**Work order:**
Each entry is to be output as written, so that none is missing.

**Material for this task:**

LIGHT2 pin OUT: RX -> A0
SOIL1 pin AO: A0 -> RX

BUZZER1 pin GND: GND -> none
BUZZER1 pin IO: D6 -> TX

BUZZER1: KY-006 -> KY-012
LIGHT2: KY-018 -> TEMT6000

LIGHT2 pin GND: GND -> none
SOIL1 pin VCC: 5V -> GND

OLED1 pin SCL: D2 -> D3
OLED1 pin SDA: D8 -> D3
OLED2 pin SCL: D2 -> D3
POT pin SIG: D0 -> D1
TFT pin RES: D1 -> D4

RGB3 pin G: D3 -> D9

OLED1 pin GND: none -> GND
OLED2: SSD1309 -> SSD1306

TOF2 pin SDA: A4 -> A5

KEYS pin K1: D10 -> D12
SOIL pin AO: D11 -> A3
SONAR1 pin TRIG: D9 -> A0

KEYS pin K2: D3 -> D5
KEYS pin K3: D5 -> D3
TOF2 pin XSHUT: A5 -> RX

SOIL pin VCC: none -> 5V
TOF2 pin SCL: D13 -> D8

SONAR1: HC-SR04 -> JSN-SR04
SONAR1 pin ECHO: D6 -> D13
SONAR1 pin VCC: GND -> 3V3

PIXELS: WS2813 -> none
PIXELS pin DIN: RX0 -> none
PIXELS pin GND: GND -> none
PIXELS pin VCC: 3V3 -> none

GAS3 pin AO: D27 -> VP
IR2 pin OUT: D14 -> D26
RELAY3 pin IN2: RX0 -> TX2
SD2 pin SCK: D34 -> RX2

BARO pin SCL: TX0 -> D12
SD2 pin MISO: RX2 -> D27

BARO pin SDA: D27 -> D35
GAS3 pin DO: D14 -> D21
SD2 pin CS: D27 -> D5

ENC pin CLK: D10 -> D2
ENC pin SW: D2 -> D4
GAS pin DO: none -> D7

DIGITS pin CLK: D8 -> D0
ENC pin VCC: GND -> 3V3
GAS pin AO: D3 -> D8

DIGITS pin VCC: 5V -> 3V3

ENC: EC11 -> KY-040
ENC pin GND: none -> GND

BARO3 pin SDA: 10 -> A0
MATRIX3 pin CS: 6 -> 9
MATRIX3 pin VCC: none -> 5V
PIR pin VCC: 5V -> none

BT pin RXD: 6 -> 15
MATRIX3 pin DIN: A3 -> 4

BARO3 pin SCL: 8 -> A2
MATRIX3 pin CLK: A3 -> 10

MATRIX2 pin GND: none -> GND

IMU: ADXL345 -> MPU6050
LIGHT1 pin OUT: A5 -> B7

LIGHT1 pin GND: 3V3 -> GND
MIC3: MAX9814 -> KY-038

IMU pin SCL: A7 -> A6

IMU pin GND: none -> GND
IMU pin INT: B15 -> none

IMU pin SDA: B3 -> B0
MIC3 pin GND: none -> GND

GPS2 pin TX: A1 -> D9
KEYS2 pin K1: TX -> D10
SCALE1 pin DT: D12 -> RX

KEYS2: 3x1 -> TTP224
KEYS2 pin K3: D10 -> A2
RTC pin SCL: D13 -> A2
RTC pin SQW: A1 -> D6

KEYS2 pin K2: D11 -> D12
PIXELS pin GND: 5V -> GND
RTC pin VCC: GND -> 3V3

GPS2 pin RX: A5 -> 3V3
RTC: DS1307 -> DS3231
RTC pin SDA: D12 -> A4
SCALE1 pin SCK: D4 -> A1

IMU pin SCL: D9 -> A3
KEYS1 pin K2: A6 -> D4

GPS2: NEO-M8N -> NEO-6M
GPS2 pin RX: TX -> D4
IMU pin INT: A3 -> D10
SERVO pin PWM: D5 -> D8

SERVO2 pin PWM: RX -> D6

**Answer to this problem:**
LIGHT2 pin OUT: RX -> A0
SOIL1 pin AO: A0 -> RX

BUZZER1 pin GND: GND -> none
BUZZER1 pin IO: D6 -> TX

BUZZER1: KY-006 -> KY-012
LIGHT2: KY-018 -> TEMT6000

LIGHT2 pin GND: GND -> none
SOIL1 pin VCC: 5V -> GND

OLED1 pin SCL: D2 -> D3
OLED1 pin SDA: D8 -> D3
OLED2 pin SCL: D2 -> D3
POT pin SIG: D0 -> D1
TFT pin RES: D1 -> D4

RGB3 pin G: D3 -> D9

OLED1 pin GND: none -> GND
OLED2: SSD1309 -> SSD1306

TOF2 pin SDA: A4 -> A5

KEYS pin K1: D10 -> D12
SOIL pin AO: D11 -> A3
SONAR1 pin TRIG: D9 -> A0

KEYS pin K2: D3 -> D5
KEYS pin K3: D5 -> D3
TOF2 pin XSHUT: A5 -> RX

SOIL pin VCC: none -> 5V
TOF2 pin SCL: D13 -> D8

SONAR1: HC-SR04 -> JSN-SR04
SONAR1 pin ECHO: D6 -> D13
SONAR1 pin VCC: GND -> 3V3

PIXELS: WS2813 -> none
PIXELS pin DIN: RX0 -> none
PIXELS pin GND: GND -> none
PIXELS pin VCC: 3V3 -> none

GAS3 pin AO: D27 -> VP
IR2 pin OUT: D14 -> D26
RELAY3 pin IN2: RX0 -> TX2
SD2 pin SCK: D34 -> RX2

BARO pin SCL: TX0 -> D12
SD2 pin MISO: RX2 -> D27

BARO pin SDA: D27 -> D35
GAS3 pin DO: D14 -> D21
SD2 pin CS: D27 -> D5

ENC pin CLK: D10 -> D2
ENC pin SW: D2 -> D4
GAS pin DO: none -> D7

DIGITS pin CLK: D8 -> D0
ENC pin VCC: GND -> 3V3
GAS pin AO: D3 -> D8

DIGITS pin VCC: 5V -> 3V3

ENC: EC11 -> KY-040
ENC pin GND: none -> GND

BARO3 pin SDA: 10 -> A0
MATRIX3 pin CS: 6 -> 9
MATRIX3 pin VCC: none -> 5V
PIR pin VCC: 5V -> none

BT pin RXD: 6 -> 15
MATRIX3 pin DIN: A3 -> 4

BARO3 pin SCL: 8 -> A2
MATRIX3 pin CLK: A3 -> 10

MATRIX2 pin GND: none -> GND

IMU: ADXL345 -> MPU6050
LIGHT1 pin OUT: A5 -> B7

LIGHT1 pin GND: 3V3 -> GND
MIC3: MAX9814 -> KY-038

IMU pin SCL: A7 -> A6

IMU pin GND: none -> GND
IMU pin INT: B15 -> none

IMU pin SDA: B3 -> B0
MIC3 pin GND: none -> GND

GPS2 pin TX: A1 -> D9
KEYS2 pin K1: TX -> D10
SCALE1 pin DT: D12 -> RX

KEYS2: 3x1 -> TTP224
KEYS2 pin K3: D10 -> A2
RTC pin SCL: D13 -> A2
RTC pin SQW: A1 -> D6

KEYS2 pin K2: D11 -> D12
PIXELS pin GND: 5V -> GND
RTC pin VCC: GND -> 3V3

GPS2 pin RX: A5 -> 3V3
RTC: DS1307 -> DS3231
RTC pin SDA: D12 -> A4
SCALE1 pin SCK: D4 -> A1

IMU pin SCL: D9 -> A3
KEYS1 pin K2: A6 -> D4

GPS2: NEO-M8N -> NEO-6M
GPS2 pin RX: TX -> D4
IMU pin INT: A3 -> D10
SERVO pin PWM: D5 -> D8

SERVO2 pin PWM: RX -> D6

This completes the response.